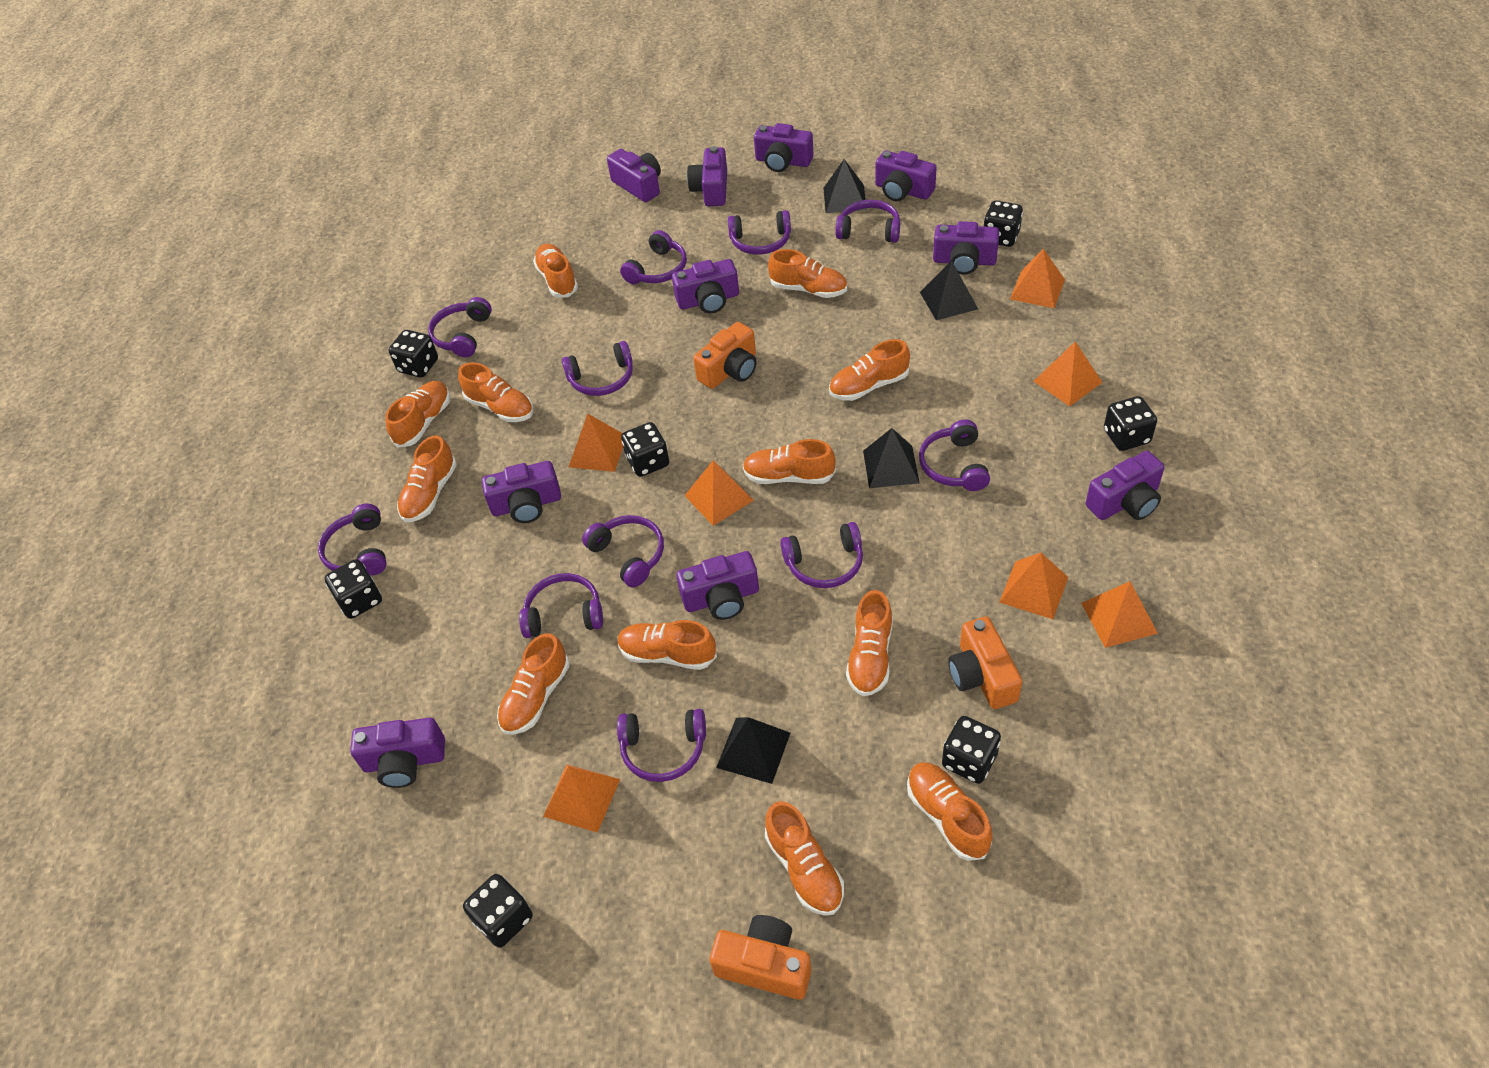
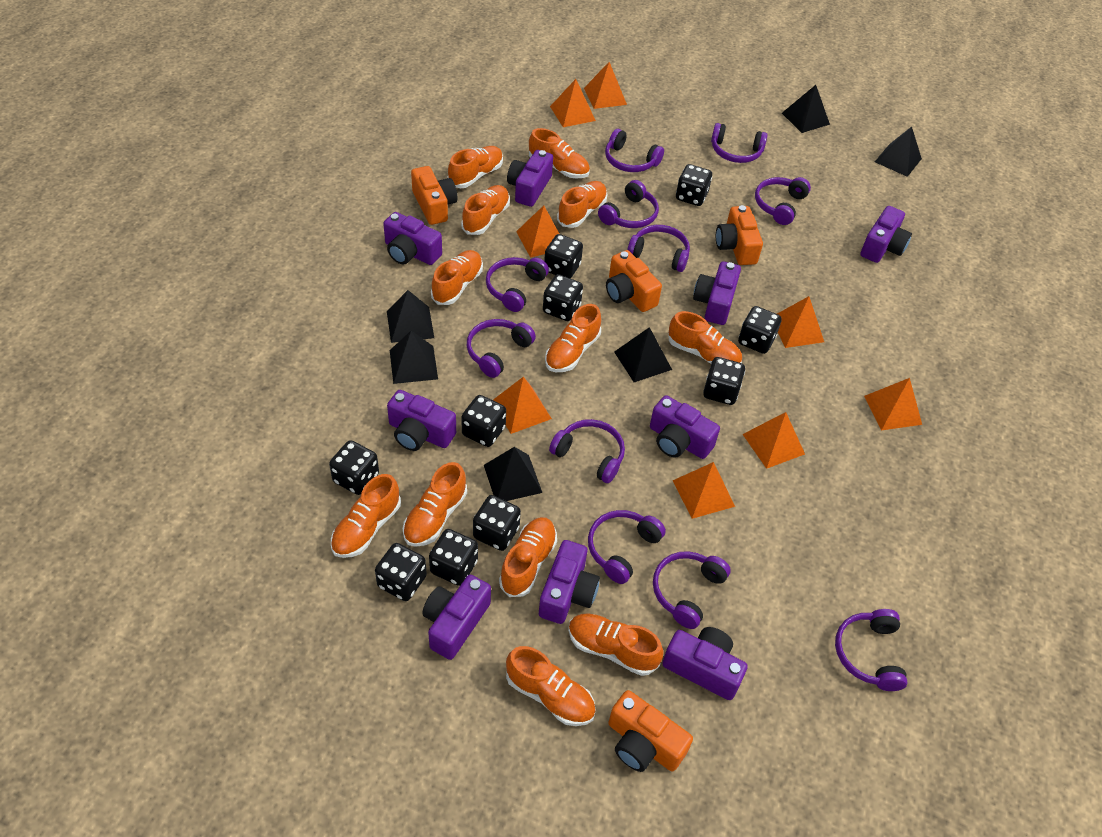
black dice: 7 -> 10
black pyramid: 4 -> 6
orange camera: 3 -> 4
orange pyramid: 7 -> 8
purple camera: 10 -> 9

(Task to complete): Your copy should hold every record word for word and none of the pictures.

(Written response):
black dice: 7 -> 10
black pyramid: 4 -> 6
orange camera: 3 -> 4
orange pyramid: 7 -> 8
purple camera: 10 -> 9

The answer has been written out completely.